++++ Data supplied ++++
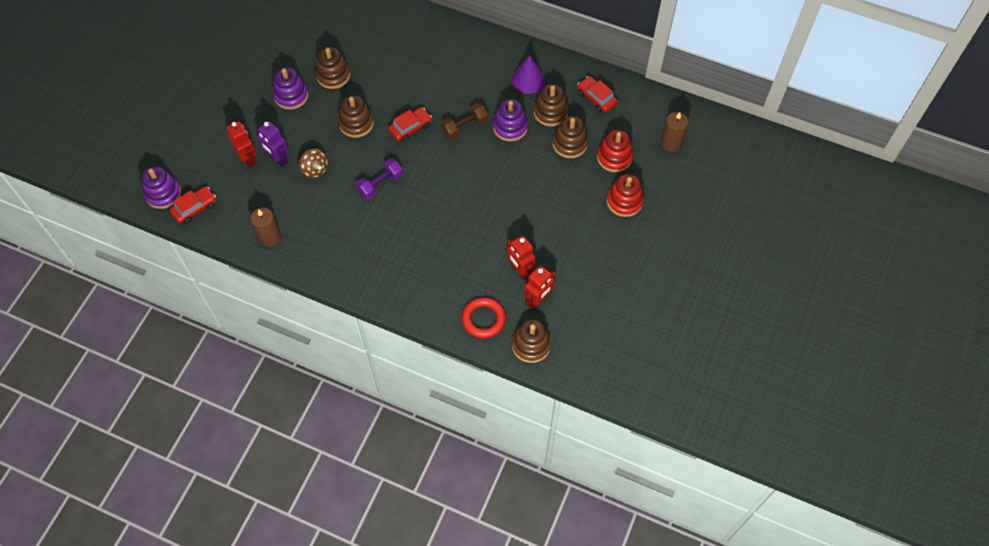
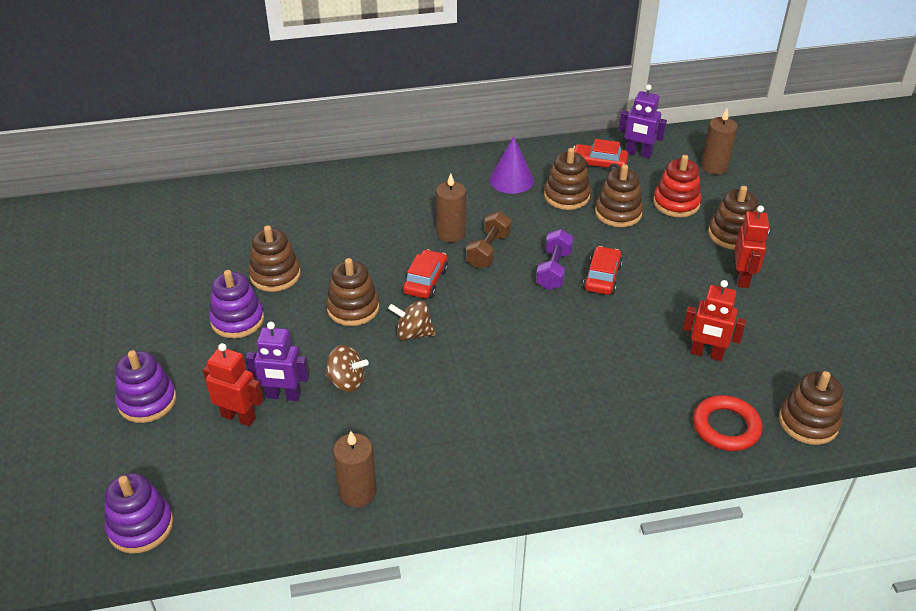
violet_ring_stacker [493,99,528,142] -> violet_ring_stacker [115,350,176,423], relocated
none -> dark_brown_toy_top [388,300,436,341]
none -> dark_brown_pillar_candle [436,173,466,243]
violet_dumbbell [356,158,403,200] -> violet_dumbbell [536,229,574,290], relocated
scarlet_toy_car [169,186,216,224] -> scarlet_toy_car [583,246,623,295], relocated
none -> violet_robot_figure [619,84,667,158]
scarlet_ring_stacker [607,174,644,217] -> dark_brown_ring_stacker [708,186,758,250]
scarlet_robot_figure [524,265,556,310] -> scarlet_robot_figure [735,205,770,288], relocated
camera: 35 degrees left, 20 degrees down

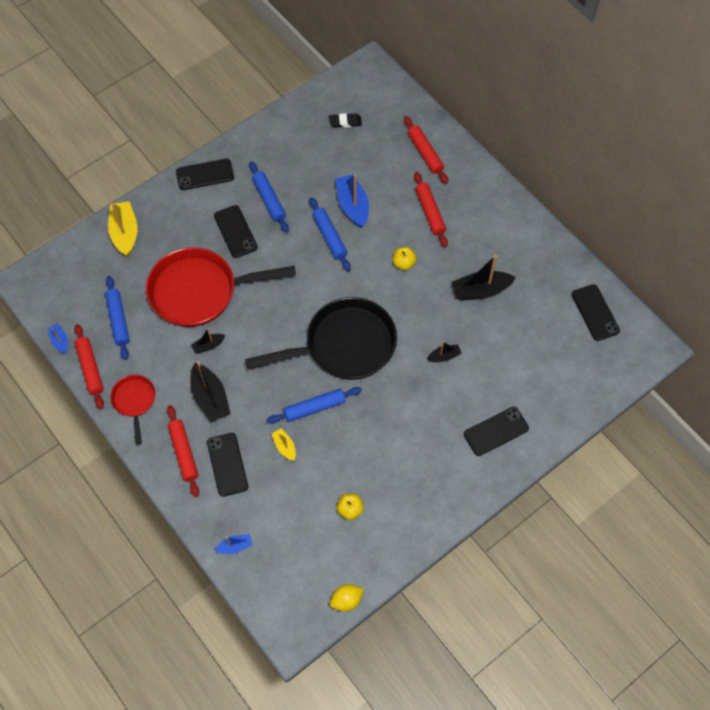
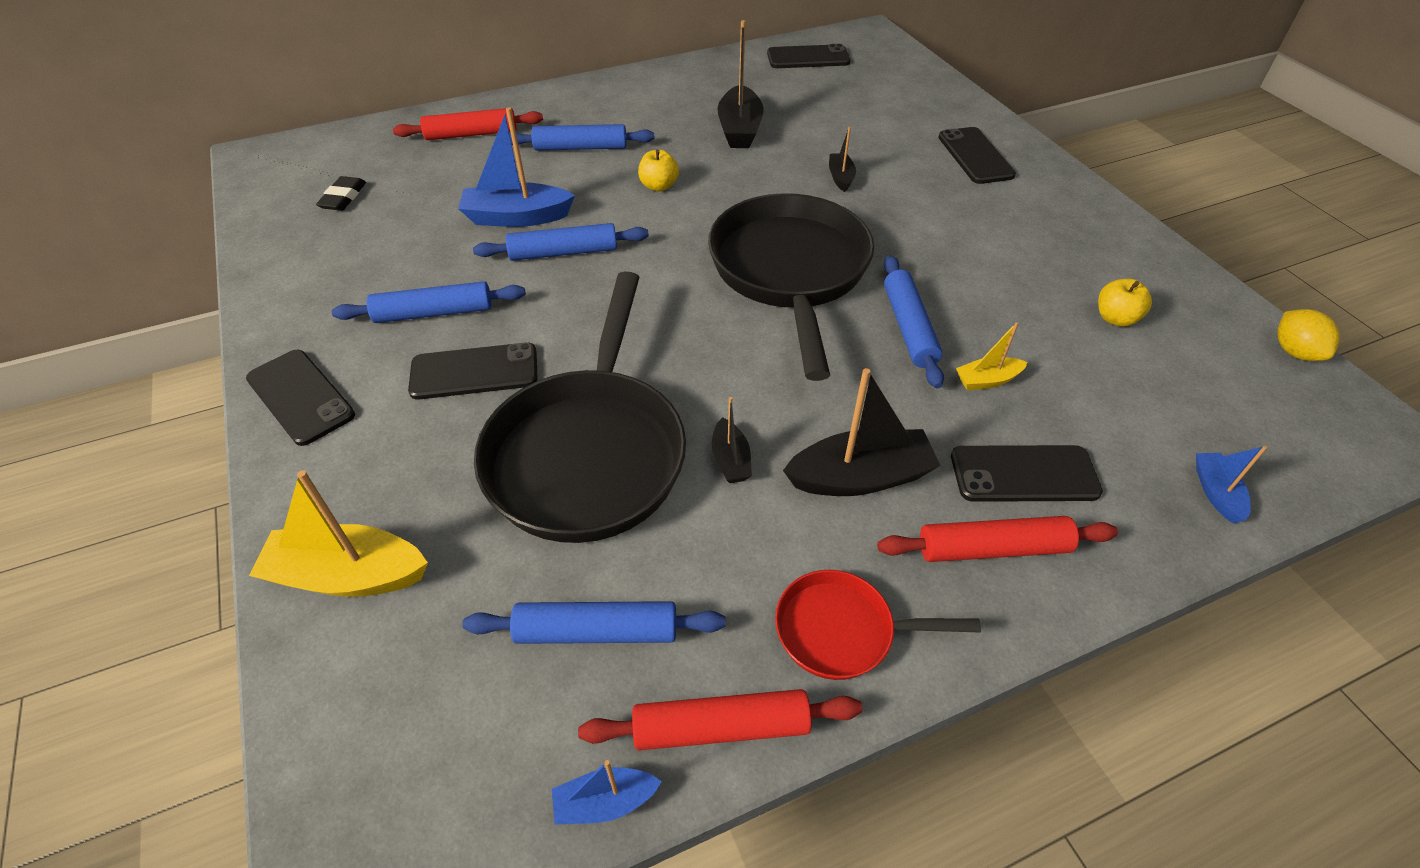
jet-black_mobile_phone [176,159,234,190] -> jet-black_mobile_phone [246,350,355,446], 45 degrees counterclockwise
scarlet_skillet [146,247,296,327] -> jet-black_skillet [474,271,686,543]
scarlet_dough_roller [414,172,448,247] -> royal_blue_dough_roller [509,124,654,151]
camera: 75 degrees left, 15 degrees down

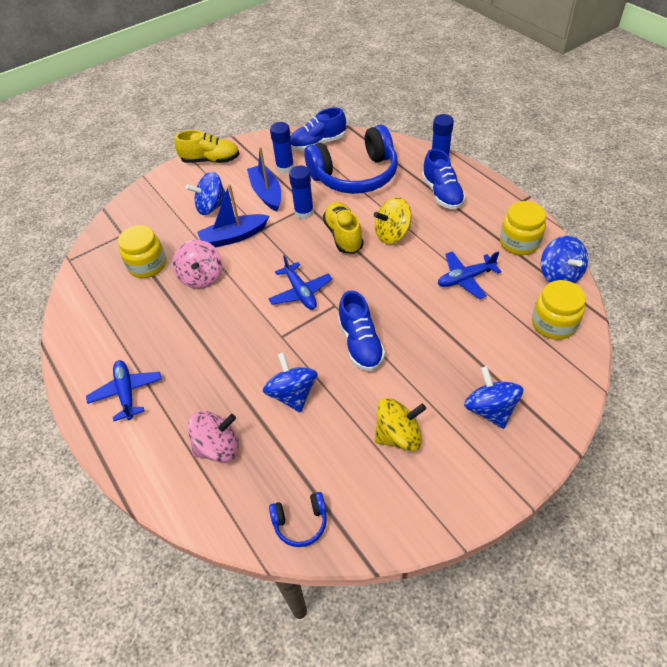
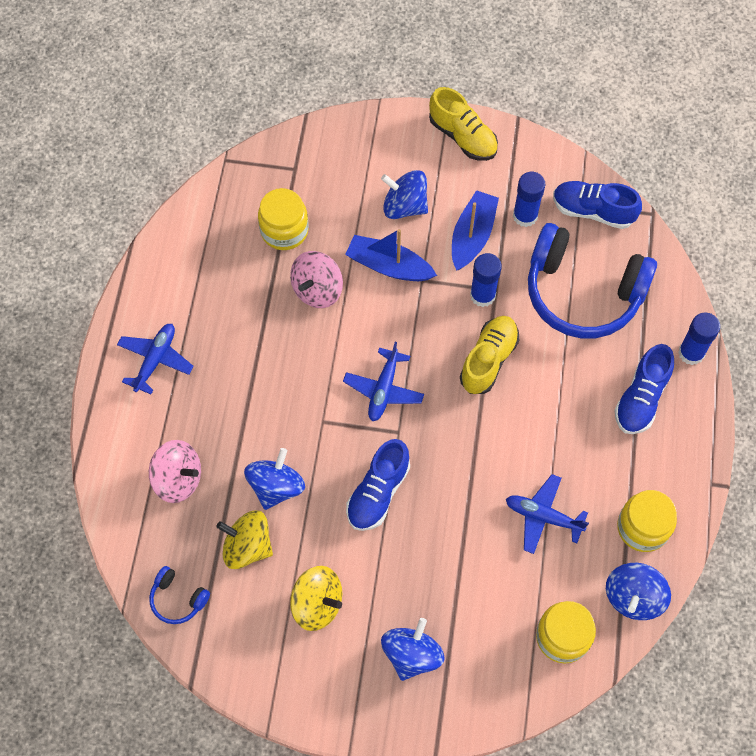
golden_toy_top [374,197,412,244] -> golden_toy_top [216,510,273,569], relocated
camera: 40 degrees right, 15 degrees up

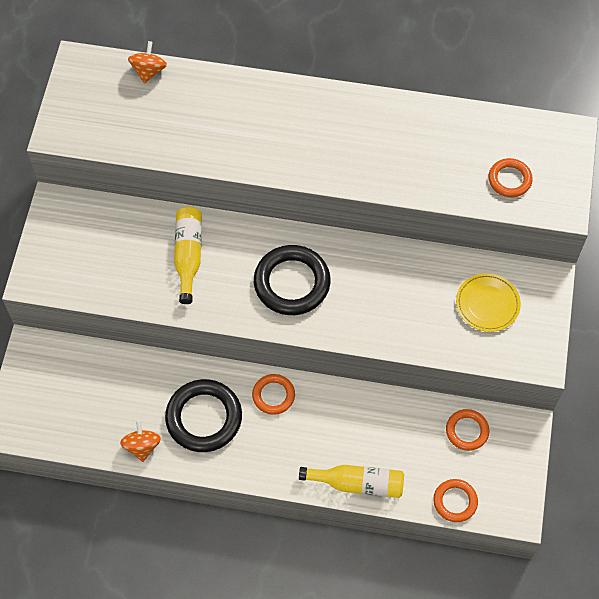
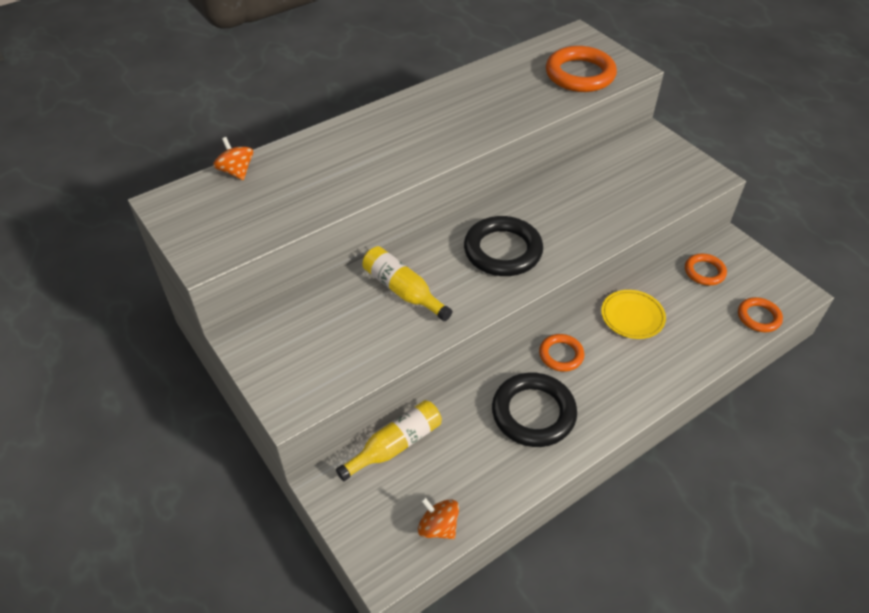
golden_bottle [299,465,404,498] -> golden_bottle [336,400,442,481], relocated
bright_orange_toy_top [120,420,161,462] -> bright_orange_toy_top [418,497,459,539], relocated
bright_orange_hoop [489,158,533,197] -> bright_orange_hoop [546,46,617,92], x1.77
golden_plate [456,273,521,332] -> golden_plate [601,290,666,339], relocated
camera: 45 degrees left, 15 degrees down

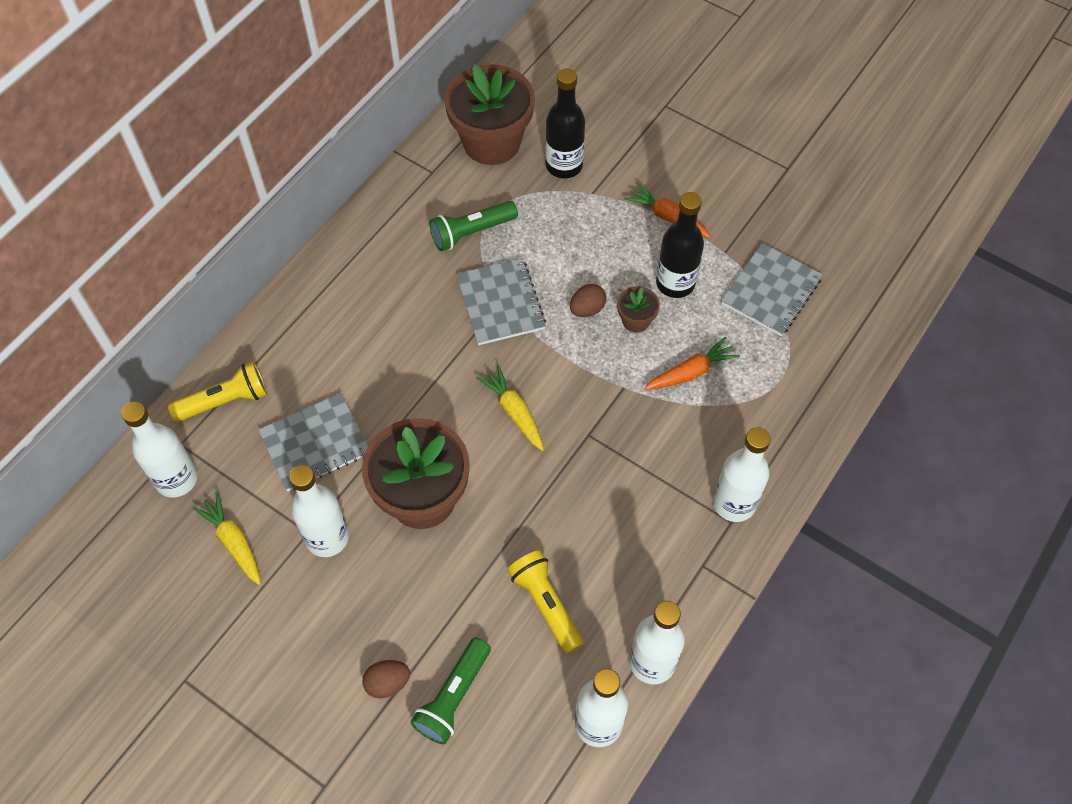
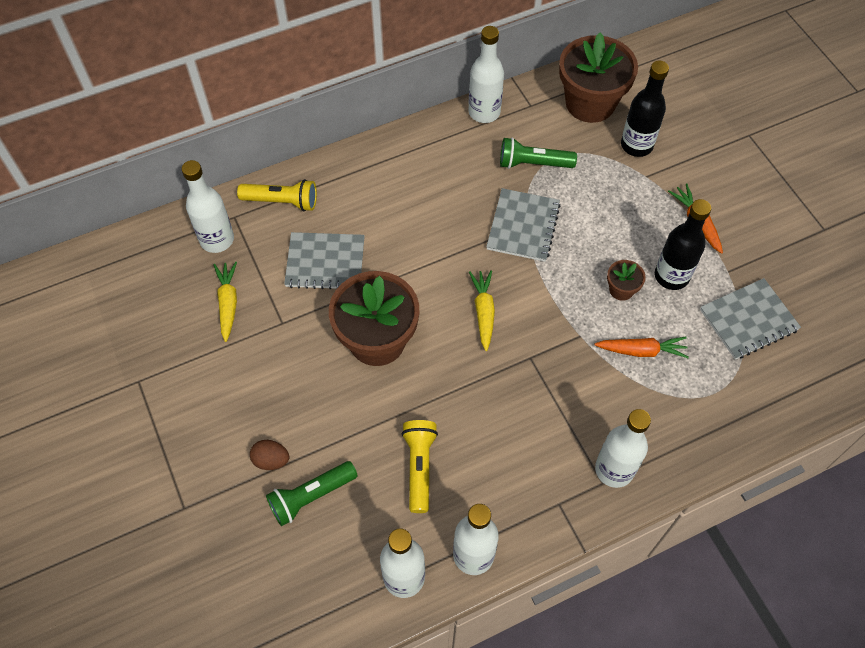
pure_white_bottle [289,465,349,557] -> pure_white_bottle [469,26,504,123], relocated
dark_brown_toy_egg [570,284,606,317] -> none
camera: 30 degrees right, 0 degrees up

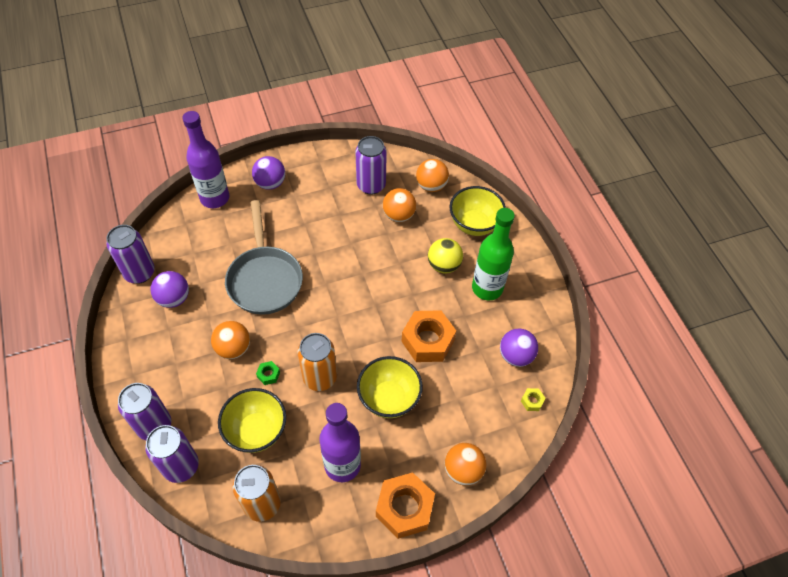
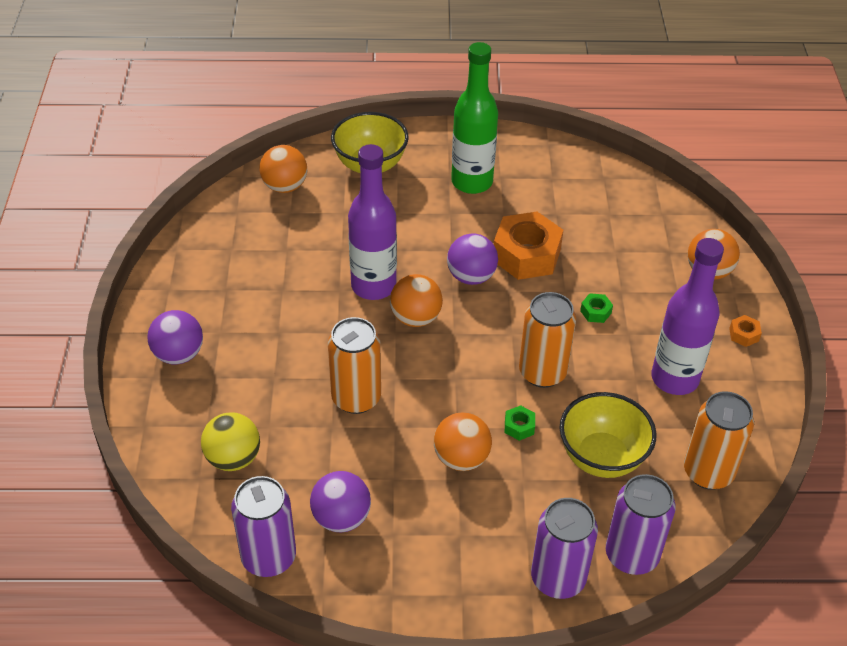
golden_ball [428,238,463,273] -> golden_ball [201,412,260,471], relocated
ash-grey_skillet [225,200,303,315] -> bright_orange_soda_can [328,317,381,414]
violet_bottle [182,111,229,208] -> violet_bottle [348,144,397,300], relocated
bright_orange_ball [383,188,416,222] -> bright_orange_ball [390,274,443,327], relocated
violet_ball [500,329,538,367] -> violet_ball [447,234,498,285], relocated
golden_bowl [357,356,423,418] -> green_hexagon_nut [580,293,613,323]
bright_orange_hexagon_nut [376,472,435,539] -> bright_orange_hexagon_nut [729,315,762,347], x0.42
violet_soda_can [355,136,387,195] -> none
golden_hexagon_nut [521,388,546,411] -> none
camera: 70 degrees left, 10 degrees down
++++
Work to complete:
Every line of the data above is to be set down exactly; the pictures are not.

Task answer:
violet_ring_stacker [493,99,528,142] -> violet_ring_stacker [115,350,176,423], relocated
none -> dark_brown_toy_top [388,300,436,341]
none -> dark_brown_pillar_candle [436,173,466,243]
violet_dumbbell [356,158,403,200] -> violet_dumbbell [536,229,574,290], relocated
scarlet_toy_car [169,186,216,224] -> scarlet_toy_car [583,246,623,295], relocated
none -> violet_robot_figure [619,84,667,158]
scarlet_ring_stacker [607,174,644,217] -> dark_brown_ring_stacker [708,186,758,250]
scarlet_robot_figure [524,265,556,310] -> scarlet_robot_figure [735,205,770,288], relocated
camera: 35 degrees left, 20 degrees down

jet-black_mobile_phone [176,159,234,190] -> jet-black_mobile_phone [246,350,355,446], 45 degrees counterclockwise
scarlet_skillet [146,247,296,327] -> jet-black_skillet [474,271,686,543]
scarlet_dough_roller [414,172,448,247] -> royal_blue_dough_roller [509,124,654,151]
camera: 75 degrees left, 15 degrees down

golden_toy_top [374,197,412,244] -> golden_toy_top [216,510,273,569], relocated
camera: 40 degrees right, 15 degrees up

golden_bottle [299,465,404,498] -> golden_bottle [336,400,442,481], relocated
bright_orange_toy_top [120,420,161,462] -> bright_orange_toy_top [418,497,459,539], relocated
bright_orange_hoop [489,158,533,197] -> bright_orange_hoop [546,46,617,92], x1.77
golden_plate [456,273,521,332] -> golden_plate [601,290,666,339], relocated
camera: 45 degrees left, 15 degrees down

pure_white_bottle [289,465,349,557] -> pure_white_bottle [469,26,504,123], relocated
dark_brown_toy_egg [570,284,606,317] -> none
camera: 30 degrees right, 0 degrees up

golden_ball [428,238,463,273] -> golden_ball [201,412,260,471], relocated
ash-grey_skillet [225,200,303,315] -> bright_orange_soda_can [328,317,381,414]
violet_bottle [182,111,229,208] -> violet_bottle [348,144,397,300], relocated
bright_orange_ball [383,188,416,222] -> bright_orange_ball [390,274,443,327], relocated
violet_ball [500,329,538,367] -> violet_ball [447,234,498,285], relocated
golden_bowl [357,356,423,418] -> green_hexagon_nut [580,293,613,323]
bright_orange_hexagon_nut [376,472,435,539] -> bright_orange_hexagon_nut [729,315,762,347], x0.42
violet_soda_can [355,136,387,195] -> none
golden_hexagon_nut [521,388,546,411] -> none
camera: 70 degrees left, 10 degrees down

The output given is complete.